**TO BE DONE:**
Turn everything from the start of the material down through the line containing "red square: moved 2 px right, 2 px up" into a numbered list, leaving out any blank lines.
··· RAW RECORDS
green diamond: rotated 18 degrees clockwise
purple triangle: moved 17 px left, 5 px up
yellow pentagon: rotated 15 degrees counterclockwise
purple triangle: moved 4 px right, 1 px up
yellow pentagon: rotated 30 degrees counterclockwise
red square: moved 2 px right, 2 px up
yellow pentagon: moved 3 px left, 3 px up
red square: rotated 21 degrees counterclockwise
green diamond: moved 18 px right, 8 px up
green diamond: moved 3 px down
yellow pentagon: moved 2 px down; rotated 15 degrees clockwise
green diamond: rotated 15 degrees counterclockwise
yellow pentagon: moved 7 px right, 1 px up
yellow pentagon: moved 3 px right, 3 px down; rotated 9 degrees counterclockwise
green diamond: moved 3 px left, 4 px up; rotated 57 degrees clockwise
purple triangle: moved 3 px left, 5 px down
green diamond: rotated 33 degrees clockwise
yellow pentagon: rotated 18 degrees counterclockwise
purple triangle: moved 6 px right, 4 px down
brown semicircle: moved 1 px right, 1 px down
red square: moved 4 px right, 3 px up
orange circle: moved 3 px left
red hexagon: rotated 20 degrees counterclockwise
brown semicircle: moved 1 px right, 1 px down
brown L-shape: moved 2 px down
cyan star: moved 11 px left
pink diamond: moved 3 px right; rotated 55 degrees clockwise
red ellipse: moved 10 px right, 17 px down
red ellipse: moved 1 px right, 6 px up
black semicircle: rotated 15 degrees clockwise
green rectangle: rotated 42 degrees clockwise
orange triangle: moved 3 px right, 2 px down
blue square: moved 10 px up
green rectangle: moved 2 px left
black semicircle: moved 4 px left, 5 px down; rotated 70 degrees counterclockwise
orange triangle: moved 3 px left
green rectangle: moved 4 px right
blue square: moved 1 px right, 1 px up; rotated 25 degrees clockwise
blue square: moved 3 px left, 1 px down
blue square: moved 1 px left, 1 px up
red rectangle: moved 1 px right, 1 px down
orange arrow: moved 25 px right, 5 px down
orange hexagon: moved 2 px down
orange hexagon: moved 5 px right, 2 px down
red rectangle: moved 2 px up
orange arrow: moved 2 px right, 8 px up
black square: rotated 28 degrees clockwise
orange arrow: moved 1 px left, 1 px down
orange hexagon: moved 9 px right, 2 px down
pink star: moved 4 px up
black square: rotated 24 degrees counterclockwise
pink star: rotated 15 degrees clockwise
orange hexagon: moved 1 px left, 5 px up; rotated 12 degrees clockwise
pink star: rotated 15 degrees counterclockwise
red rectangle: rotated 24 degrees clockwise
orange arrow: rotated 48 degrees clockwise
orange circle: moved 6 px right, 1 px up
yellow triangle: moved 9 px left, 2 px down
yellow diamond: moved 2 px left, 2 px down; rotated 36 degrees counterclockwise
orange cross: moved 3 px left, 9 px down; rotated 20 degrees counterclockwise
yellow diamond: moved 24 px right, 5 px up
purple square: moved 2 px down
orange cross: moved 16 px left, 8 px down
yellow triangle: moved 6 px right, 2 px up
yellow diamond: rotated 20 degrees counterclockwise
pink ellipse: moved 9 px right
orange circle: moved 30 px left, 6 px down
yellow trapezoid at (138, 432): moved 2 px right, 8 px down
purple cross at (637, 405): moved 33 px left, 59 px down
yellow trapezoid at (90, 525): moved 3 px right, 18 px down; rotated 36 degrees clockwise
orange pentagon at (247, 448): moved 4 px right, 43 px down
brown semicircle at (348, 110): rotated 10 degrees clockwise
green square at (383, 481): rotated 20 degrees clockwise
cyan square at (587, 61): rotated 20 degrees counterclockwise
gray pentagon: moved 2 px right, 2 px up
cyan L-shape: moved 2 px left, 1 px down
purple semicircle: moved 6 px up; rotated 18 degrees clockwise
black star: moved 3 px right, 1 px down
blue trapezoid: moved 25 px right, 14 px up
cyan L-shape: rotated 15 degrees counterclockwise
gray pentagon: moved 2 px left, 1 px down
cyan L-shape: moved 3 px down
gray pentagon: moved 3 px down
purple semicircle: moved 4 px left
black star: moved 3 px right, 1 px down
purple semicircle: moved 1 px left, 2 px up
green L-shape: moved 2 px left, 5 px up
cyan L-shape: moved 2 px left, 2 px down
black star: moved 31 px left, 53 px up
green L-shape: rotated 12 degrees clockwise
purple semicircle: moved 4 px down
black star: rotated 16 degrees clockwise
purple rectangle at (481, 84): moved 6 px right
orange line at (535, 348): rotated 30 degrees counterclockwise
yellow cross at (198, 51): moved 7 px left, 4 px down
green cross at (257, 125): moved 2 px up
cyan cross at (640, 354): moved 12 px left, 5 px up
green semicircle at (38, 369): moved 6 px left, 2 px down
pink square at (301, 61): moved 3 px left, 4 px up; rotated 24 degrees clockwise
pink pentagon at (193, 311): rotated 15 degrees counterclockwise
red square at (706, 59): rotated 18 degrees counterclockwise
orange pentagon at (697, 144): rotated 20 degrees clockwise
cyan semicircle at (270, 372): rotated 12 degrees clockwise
······
**EXERCISE RESPONSE:**
1. green diamond: rotated 18 degrees clockwise
2. purple triangle: moved 17 px left, 5 px up
3. yellow pentagon: rotated 15 degrees counterclockwise
4. purple triangle: moved 4 px right, 1 px up
5. yellow pentagon: rotated 30 degrees counterclockwise
6. red square: moved 2 px right, 2 px up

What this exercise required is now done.